Exercise instructions - Quote the data exactly, first line to the line containing "- purple pudunoro 939 369 1037 474", with no pictures.

[Scene image comparisons]
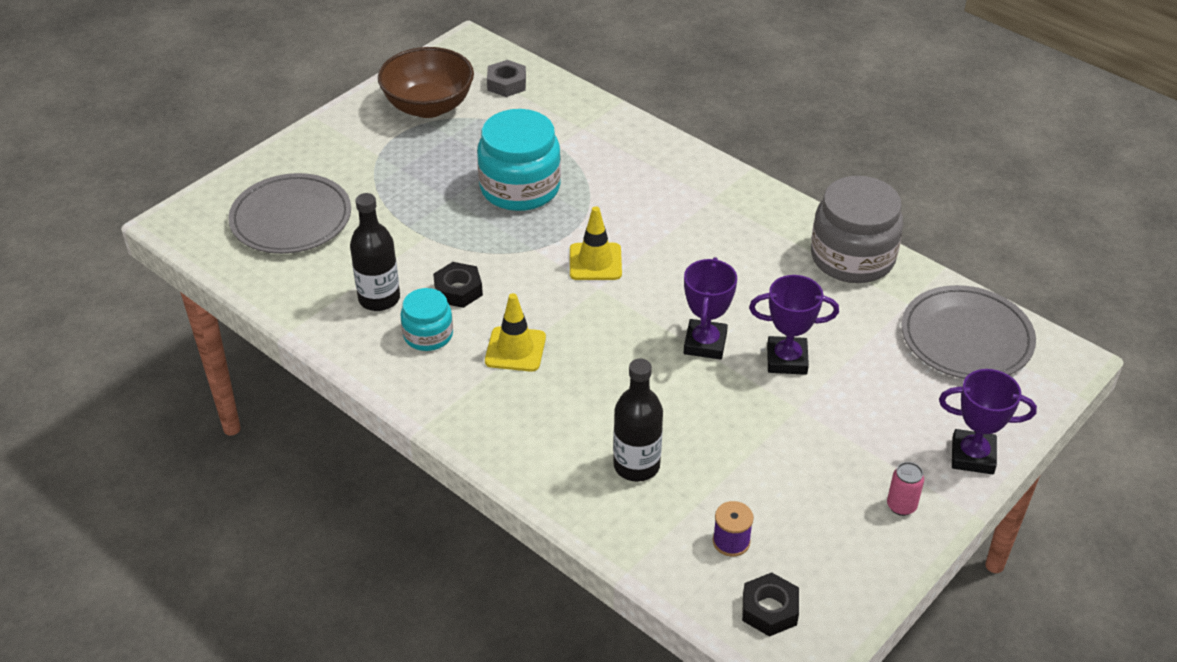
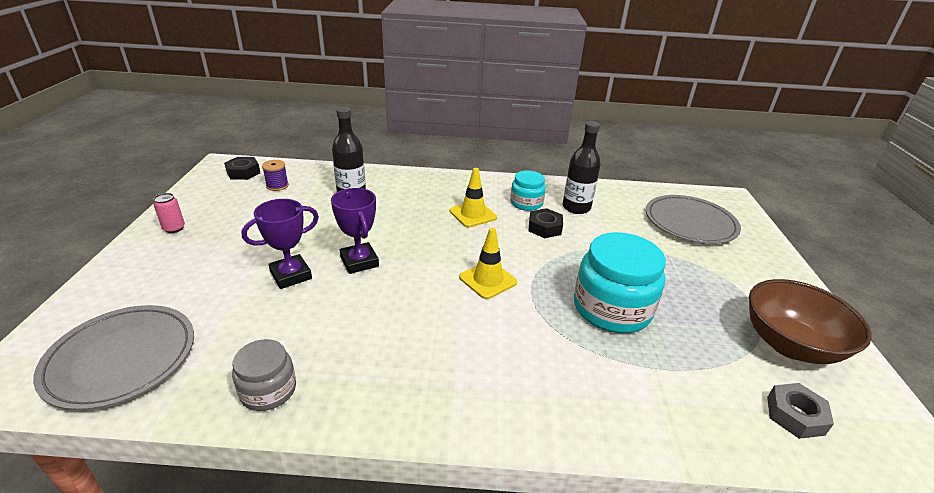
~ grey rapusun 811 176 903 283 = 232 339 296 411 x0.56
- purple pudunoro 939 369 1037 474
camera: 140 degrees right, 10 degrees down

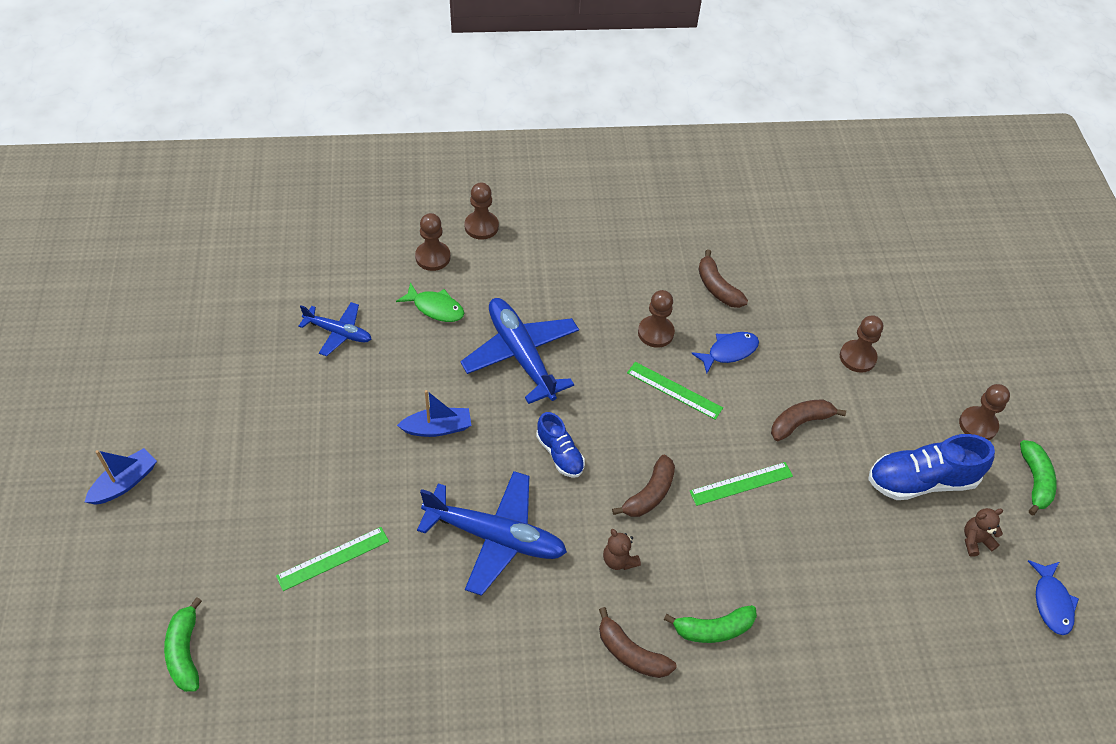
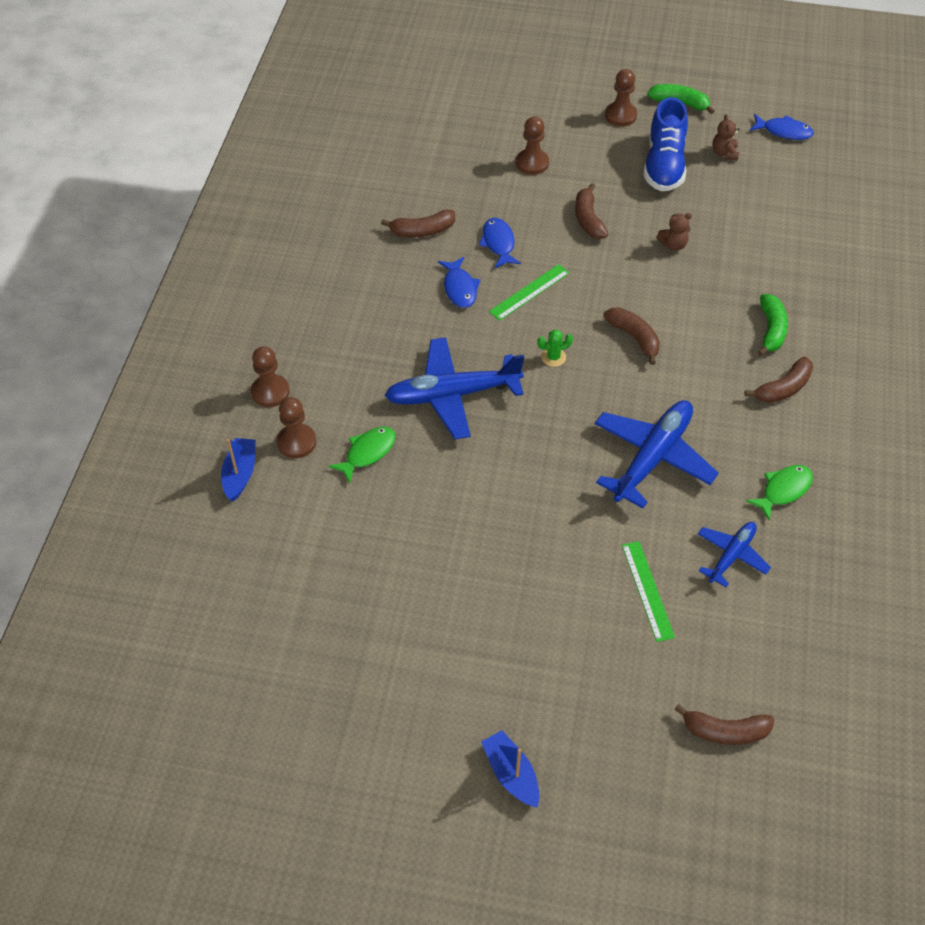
~ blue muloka 397 390 471 437 to 221 438 256 501
~ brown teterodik 638 290 675 348 to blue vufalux 438 257 481 308
+ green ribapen 537 330 573 367
~ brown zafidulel 603 529 641 570 to 656 213 692 251
~ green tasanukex 164 597 202 692 to brown tasanukex 674 704 775 745
~ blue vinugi 298 302 371 356 to 698 522 771 587
+ green vufalux 746 465 813 520
- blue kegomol 536 412 585 478
- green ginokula 690 462 793 506
camera: 70 degrees left, 0 degrees up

Result of this task -
~ grey rapusun 811 176 903 283 = 232 339 296 411 x0.56
- purple pudunoro 939 369 1037 474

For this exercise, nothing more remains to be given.